>>>>

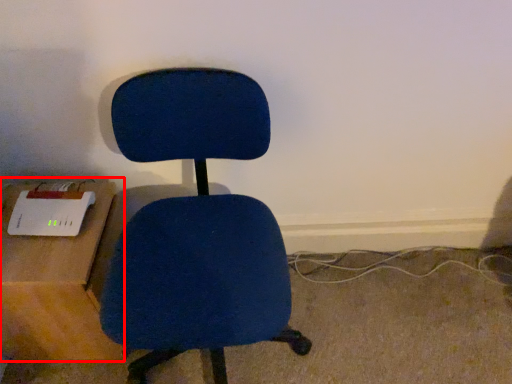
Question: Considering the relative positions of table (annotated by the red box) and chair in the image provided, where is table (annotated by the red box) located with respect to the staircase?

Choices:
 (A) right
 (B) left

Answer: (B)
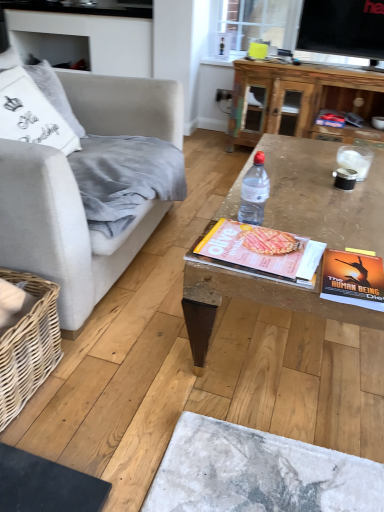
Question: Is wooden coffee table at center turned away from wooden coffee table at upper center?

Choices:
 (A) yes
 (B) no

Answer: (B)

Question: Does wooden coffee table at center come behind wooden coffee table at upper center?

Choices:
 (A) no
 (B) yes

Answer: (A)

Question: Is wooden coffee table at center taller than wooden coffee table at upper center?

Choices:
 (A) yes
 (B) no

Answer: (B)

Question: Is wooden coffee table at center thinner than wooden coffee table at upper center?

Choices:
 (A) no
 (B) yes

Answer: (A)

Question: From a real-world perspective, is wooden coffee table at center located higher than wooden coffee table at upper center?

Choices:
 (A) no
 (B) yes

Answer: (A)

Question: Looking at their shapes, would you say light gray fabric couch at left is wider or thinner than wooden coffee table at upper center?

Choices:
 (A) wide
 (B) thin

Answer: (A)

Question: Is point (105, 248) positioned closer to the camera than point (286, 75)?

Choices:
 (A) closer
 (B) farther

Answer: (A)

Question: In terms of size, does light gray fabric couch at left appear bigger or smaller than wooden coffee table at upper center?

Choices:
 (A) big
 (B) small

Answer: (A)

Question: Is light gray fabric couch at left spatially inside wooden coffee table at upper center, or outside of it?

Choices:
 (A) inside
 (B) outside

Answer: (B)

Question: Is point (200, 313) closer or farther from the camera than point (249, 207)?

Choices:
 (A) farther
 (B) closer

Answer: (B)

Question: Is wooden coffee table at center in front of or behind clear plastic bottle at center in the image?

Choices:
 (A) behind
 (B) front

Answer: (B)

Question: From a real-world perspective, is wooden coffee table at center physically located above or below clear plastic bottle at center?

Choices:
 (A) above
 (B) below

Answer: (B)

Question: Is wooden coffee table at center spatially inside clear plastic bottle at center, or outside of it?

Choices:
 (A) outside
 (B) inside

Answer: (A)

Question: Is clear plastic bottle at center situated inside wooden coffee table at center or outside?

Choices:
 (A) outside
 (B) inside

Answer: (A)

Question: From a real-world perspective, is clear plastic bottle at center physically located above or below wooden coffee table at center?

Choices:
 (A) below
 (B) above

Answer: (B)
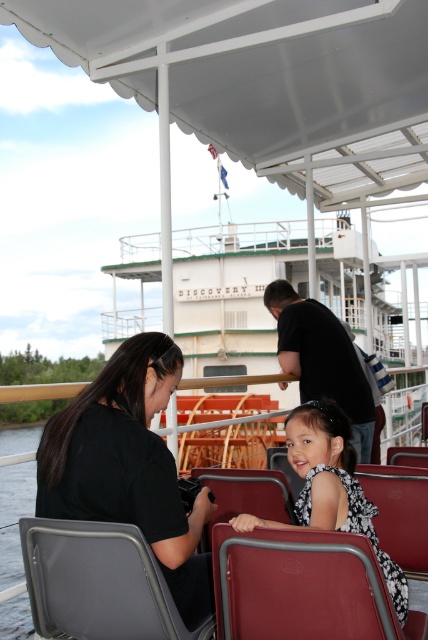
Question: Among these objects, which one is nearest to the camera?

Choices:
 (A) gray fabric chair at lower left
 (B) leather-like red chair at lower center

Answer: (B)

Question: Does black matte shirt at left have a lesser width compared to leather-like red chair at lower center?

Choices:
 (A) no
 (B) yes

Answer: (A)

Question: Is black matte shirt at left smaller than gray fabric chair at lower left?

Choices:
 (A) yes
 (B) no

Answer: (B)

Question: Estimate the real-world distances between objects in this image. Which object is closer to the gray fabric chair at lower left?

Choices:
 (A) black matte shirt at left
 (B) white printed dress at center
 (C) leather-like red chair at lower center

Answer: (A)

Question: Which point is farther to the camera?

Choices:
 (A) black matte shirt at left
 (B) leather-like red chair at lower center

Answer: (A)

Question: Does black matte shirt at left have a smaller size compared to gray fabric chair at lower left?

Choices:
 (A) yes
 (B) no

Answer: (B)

<<<<
>>>>

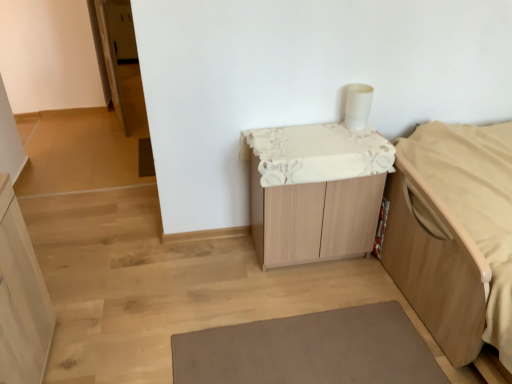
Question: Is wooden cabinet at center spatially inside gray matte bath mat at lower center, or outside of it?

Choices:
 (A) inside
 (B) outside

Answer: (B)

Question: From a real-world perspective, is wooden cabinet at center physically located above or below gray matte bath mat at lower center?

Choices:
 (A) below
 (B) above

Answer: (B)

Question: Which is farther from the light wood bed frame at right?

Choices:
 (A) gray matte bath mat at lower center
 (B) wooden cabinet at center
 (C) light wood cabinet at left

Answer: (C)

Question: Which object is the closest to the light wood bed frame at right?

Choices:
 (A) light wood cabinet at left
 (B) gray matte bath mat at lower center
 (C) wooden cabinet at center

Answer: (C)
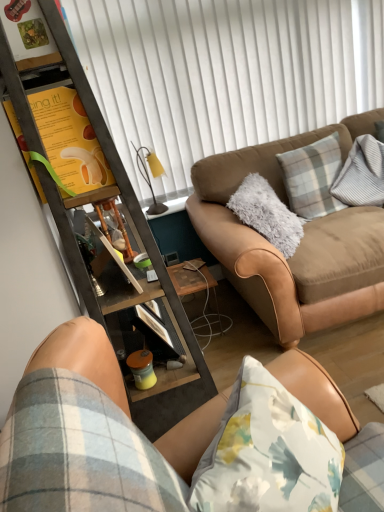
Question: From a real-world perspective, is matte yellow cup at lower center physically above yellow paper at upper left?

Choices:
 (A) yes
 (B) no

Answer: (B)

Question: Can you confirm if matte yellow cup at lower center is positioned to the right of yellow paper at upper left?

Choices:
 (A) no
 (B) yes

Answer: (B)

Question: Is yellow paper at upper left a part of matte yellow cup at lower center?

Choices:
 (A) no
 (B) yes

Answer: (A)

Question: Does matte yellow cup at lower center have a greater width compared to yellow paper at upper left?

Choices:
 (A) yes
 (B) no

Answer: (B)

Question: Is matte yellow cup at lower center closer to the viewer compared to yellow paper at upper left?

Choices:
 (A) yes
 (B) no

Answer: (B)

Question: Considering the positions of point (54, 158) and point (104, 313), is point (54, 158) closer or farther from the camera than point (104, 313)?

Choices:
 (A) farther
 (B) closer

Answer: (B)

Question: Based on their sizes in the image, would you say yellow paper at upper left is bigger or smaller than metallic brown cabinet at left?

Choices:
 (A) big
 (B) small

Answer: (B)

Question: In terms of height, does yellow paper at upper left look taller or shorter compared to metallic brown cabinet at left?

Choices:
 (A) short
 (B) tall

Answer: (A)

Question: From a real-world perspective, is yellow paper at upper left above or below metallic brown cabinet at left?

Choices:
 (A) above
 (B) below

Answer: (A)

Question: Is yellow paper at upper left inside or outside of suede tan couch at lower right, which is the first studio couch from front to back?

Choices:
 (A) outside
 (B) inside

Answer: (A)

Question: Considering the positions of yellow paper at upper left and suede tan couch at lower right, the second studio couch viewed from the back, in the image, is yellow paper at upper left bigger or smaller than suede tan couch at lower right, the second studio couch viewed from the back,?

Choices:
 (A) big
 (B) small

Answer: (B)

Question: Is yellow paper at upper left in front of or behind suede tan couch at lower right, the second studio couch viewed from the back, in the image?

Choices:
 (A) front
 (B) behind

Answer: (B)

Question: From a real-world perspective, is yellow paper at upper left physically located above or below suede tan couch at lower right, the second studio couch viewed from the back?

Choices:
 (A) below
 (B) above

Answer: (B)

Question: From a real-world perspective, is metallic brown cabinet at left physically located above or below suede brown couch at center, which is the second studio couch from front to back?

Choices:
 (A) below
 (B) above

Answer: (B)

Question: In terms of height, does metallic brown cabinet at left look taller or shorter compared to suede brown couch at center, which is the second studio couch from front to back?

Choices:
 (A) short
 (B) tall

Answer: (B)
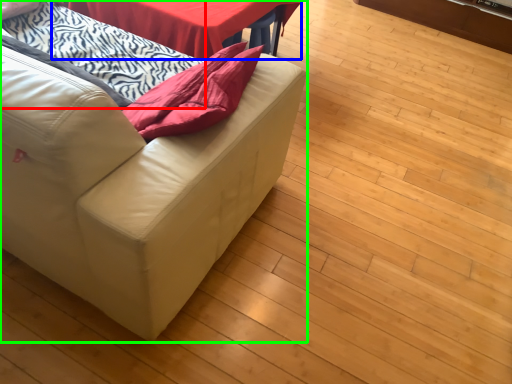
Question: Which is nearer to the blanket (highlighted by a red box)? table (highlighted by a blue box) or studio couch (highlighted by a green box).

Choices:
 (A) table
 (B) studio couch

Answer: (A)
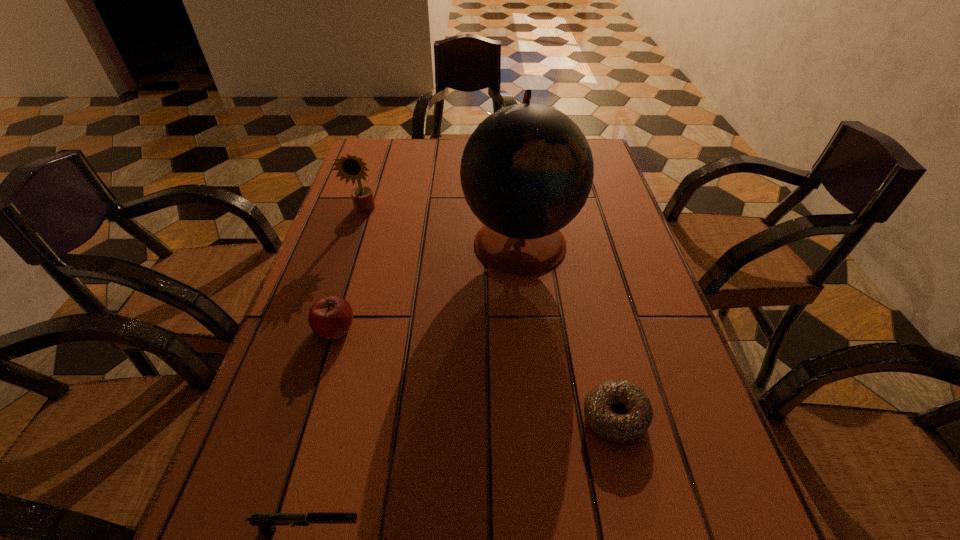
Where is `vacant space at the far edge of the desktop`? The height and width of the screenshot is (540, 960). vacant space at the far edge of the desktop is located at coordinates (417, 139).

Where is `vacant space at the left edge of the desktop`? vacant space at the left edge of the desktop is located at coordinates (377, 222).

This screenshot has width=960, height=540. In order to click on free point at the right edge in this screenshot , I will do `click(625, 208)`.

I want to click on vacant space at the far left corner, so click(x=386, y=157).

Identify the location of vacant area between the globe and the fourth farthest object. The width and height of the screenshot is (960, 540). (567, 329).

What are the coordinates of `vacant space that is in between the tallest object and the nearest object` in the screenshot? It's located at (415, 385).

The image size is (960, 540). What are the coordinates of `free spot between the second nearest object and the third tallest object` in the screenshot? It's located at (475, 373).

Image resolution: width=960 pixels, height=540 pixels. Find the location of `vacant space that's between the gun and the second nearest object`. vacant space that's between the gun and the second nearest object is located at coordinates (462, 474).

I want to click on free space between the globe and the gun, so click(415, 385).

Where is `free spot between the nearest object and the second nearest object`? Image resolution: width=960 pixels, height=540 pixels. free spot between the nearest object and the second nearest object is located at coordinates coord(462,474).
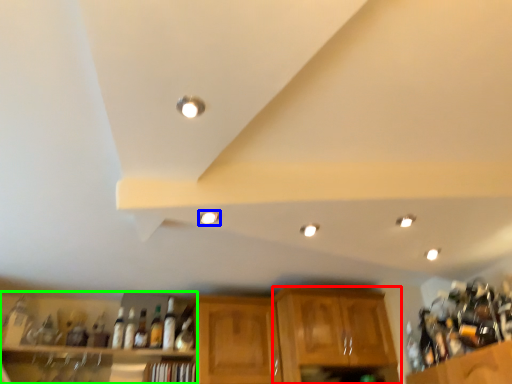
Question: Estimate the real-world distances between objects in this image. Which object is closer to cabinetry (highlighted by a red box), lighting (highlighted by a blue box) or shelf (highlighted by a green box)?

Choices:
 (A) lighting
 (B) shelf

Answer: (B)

<<<<
>>>>

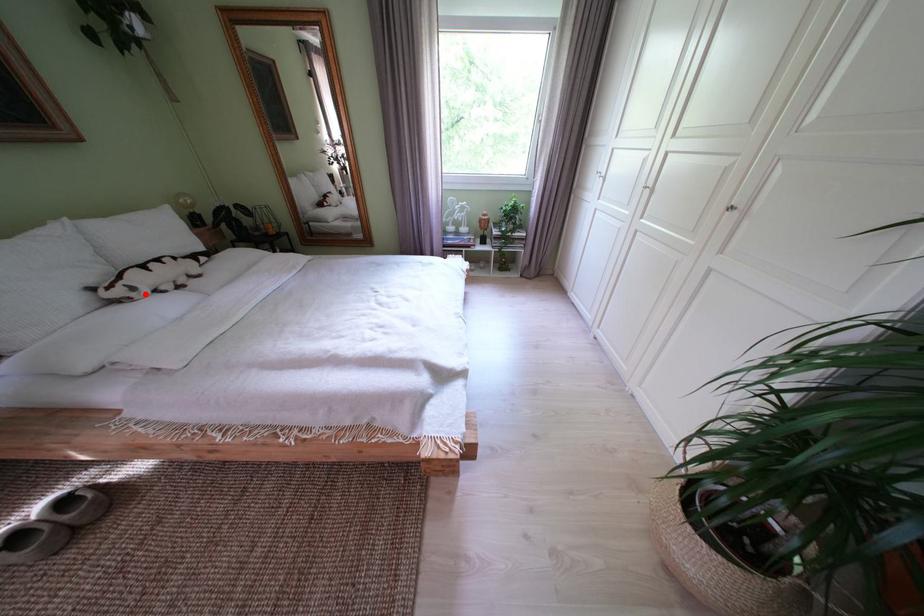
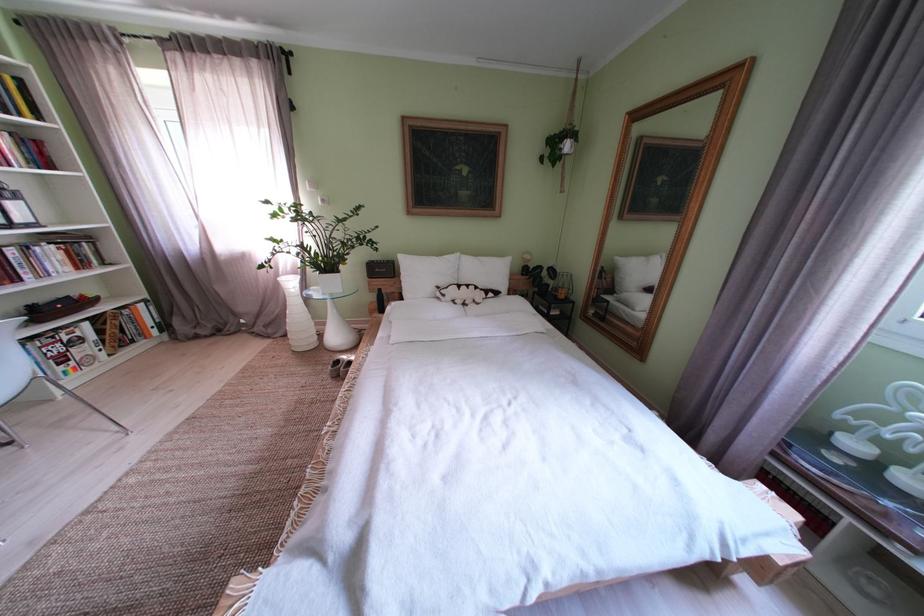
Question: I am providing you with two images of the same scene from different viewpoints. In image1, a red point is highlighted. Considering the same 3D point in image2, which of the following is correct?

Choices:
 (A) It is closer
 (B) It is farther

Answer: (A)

<<<<

Task requirements: Copy out each line from the items above that contains the word "frame".

Final answer:
Question: Which is farther from the light wood bed frame at right?
Question: Which object is the closest to the light wood bed frame at right?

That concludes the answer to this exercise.